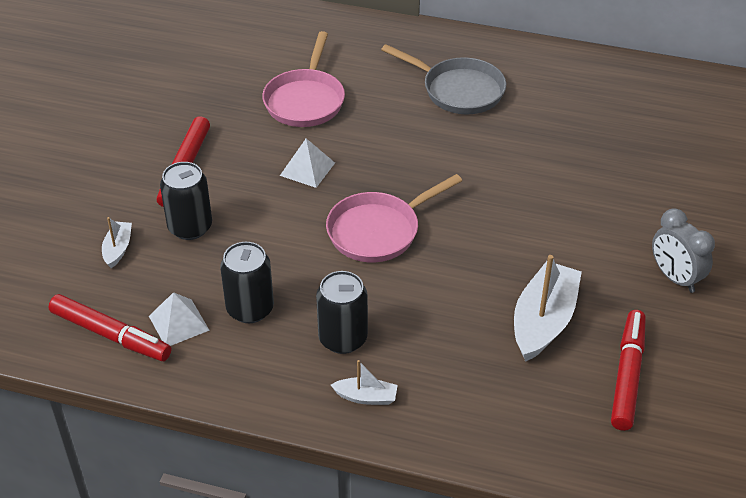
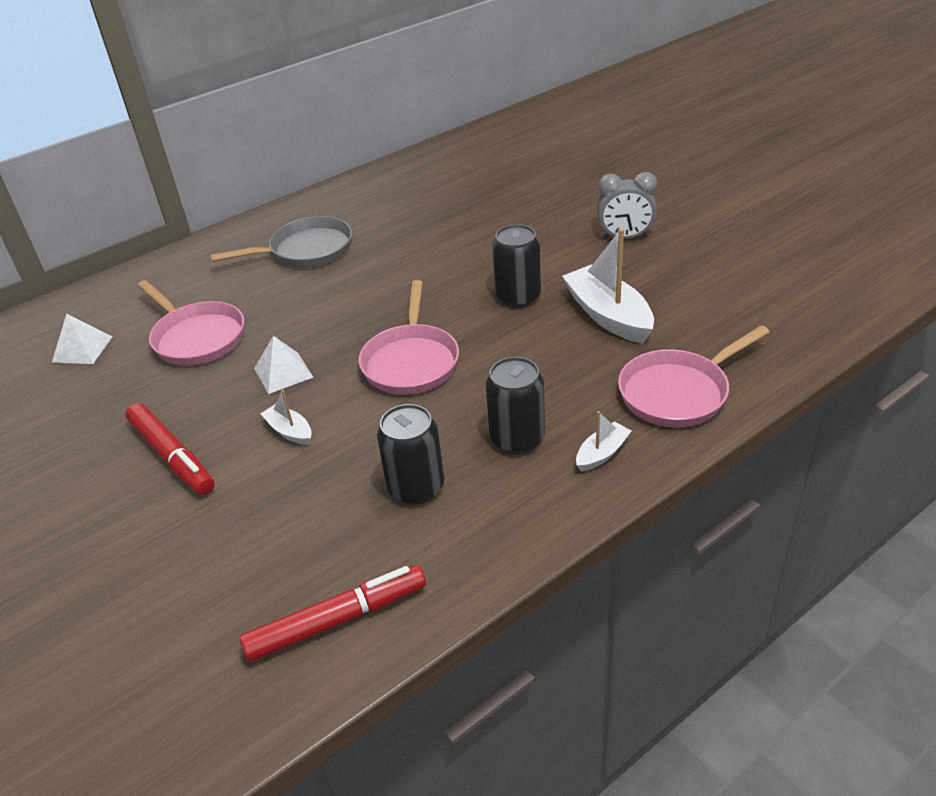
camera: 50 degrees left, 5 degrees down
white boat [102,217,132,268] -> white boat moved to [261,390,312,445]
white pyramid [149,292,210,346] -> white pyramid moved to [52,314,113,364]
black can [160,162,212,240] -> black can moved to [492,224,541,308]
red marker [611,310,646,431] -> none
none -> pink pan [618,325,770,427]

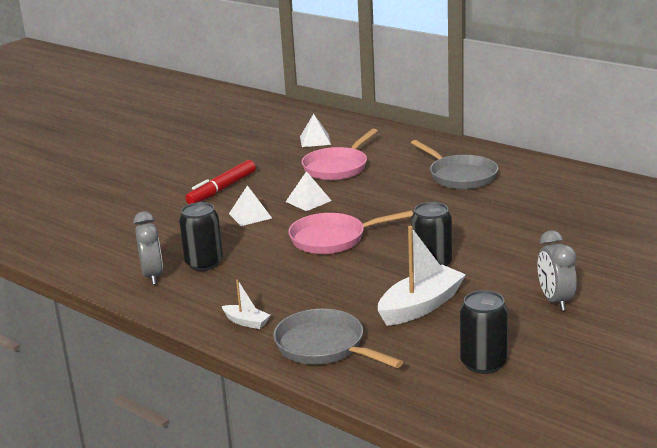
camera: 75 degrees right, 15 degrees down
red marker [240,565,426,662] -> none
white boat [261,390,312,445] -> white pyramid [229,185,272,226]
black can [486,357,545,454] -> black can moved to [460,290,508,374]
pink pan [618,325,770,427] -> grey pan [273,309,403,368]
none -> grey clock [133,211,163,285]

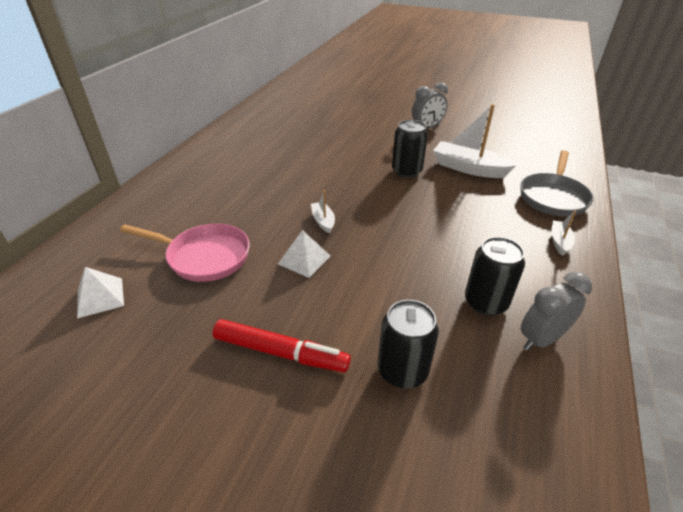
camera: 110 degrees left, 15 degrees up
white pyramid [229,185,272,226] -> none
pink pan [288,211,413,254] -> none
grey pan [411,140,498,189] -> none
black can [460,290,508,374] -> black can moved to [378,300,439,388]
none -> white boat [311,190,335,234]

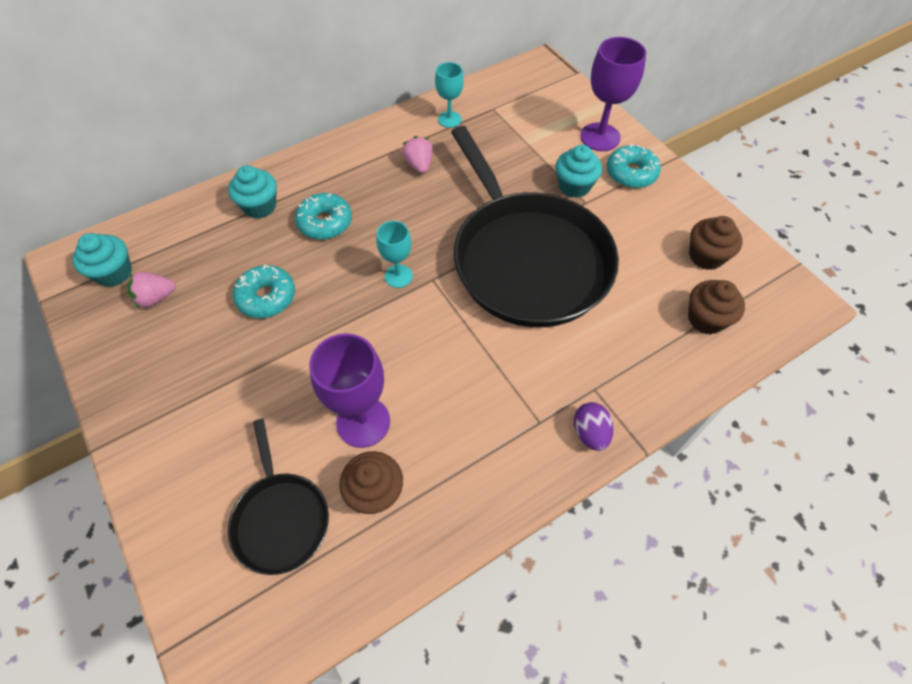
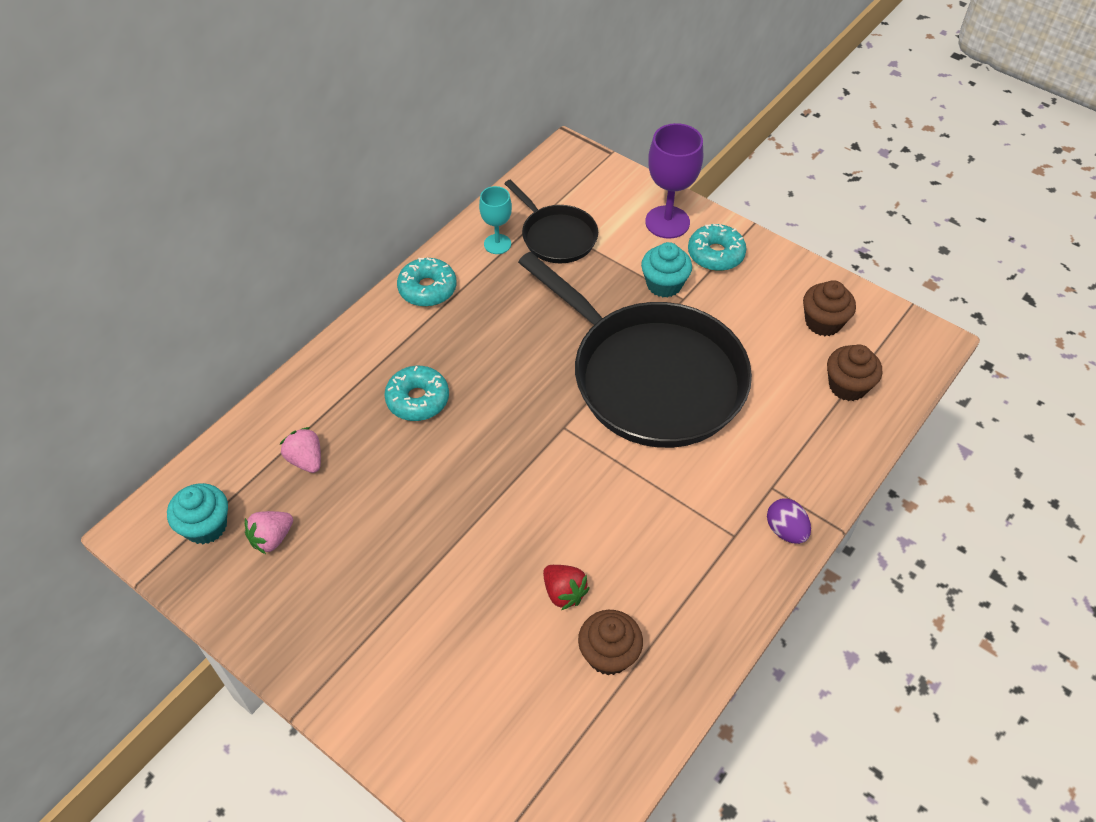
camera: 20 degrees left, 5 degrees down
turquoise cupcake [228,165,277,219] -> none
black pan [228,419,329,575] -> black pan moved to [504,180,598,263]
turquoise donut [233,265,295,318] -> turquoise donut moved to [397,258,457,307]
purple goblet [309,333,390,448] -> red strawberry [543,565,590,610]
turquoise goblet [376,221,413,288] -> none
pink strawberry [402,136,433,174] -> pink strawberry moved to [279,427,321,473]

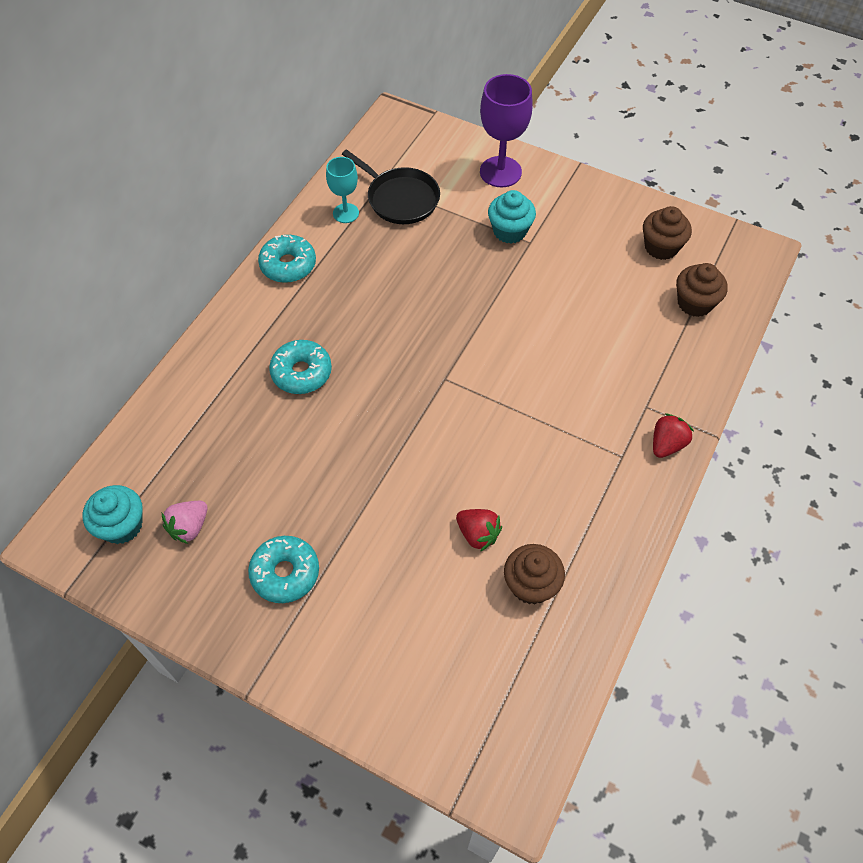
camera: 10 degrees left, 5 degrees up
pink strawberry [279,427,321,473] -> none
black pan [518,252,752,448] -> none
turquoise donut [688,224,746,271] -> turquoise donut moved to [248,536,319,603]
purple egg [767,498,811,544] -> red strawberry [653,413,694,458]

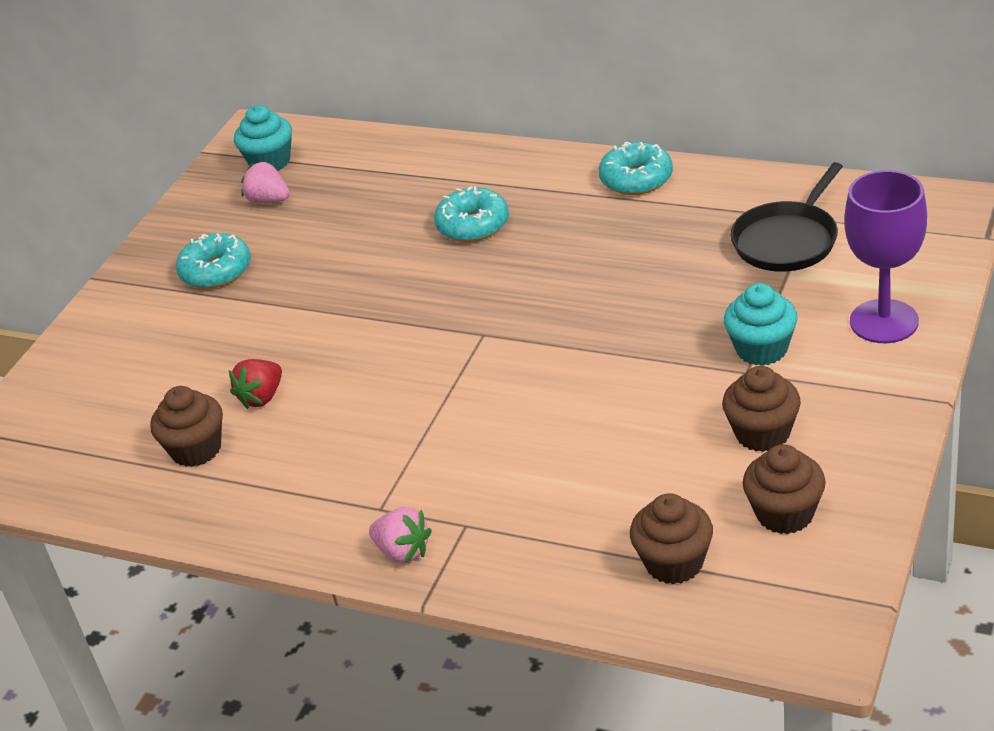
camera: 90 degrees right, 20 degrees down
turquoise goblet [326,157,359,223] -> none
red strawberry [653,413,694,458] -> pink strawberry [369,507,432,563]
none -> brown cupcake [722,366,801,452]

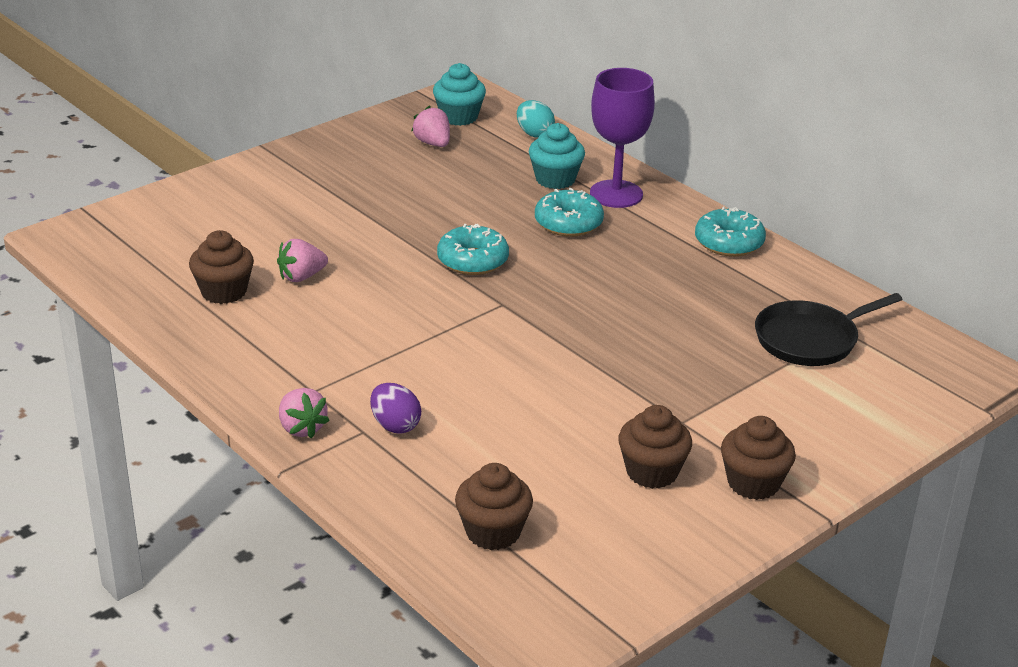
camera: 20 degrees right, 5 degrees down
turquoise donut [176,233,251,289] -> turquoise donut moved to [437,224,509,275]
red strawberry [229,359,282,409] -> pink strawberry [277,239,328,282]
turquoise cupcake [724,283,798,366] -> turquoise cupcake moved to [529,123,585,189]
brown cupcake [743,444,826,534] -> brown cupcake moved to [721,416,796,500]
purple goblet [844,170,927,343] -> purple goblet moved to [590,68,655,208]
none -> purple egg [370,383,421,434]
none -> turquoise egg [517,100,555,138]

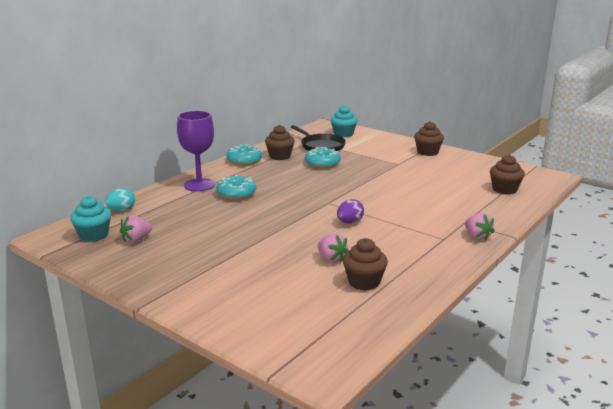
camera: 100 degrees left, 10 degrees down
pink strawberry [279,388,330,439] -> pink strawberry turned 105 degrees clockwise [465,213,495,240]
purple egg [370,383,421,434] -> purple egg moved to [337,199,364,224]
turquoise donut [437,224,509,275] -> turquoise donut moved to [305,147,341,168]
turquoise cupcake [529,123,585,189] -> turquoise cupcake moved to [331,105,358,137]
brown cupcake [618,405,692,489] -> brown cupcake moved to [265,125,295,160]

· · ·

> _TASK BRIEF_
Copy only this from above: the line containing "red marker [611,310,646,431] -> none", the line containing "pink pan [618,325,770,427] ->", and all lines between, printed exactly. Leave out the pictures.

> _REPLY_
red marker [611,310,646,431] -> none
none -> pink pan [618,325,770,427]

camera: 75 degrees right, 15 degrees down
red marker [240,565,426,662] -> none
white boat [261,390,312,445] -> white pyramid [229,185,272,226]
black can [486,357,545,454] -> black can moved to [460,290,508,374]
pink pan [618,325,770,427] -> grey pan [273,309,403,368]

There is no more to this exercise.